RECORDS TO PROCESS:
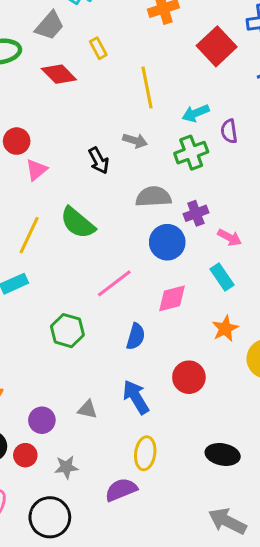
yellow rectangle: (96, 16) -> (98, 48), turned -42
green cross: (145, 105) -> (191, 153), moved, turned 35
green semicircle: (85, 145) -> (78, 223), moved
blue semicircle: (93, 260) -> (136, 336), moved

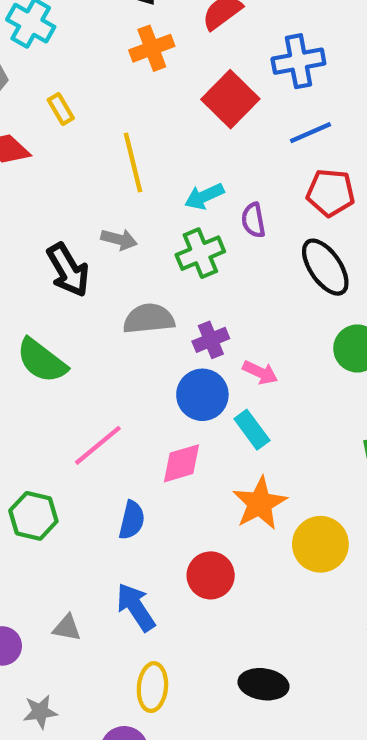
black arrow: (99, 161) -> (68, 270), size x1.4
blue circle: (167, 242) -> (202, 395), moved
orange star: (225, 329) -> (260, 503), size x1.4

PROBLEM DESCRIPTION:
Your answer must be the lines from the one containing "black arrow: (99, 161)" through the last line of the entries, copied exactly, with no other lines.

EXERCISE ANSWER:
black arrow: (99, 161) -> (68, 270), size x1.4
blue circle: (167, 242) -> (202, 395), moved
orange star: (225, 329) -> (260, 503), size x1.4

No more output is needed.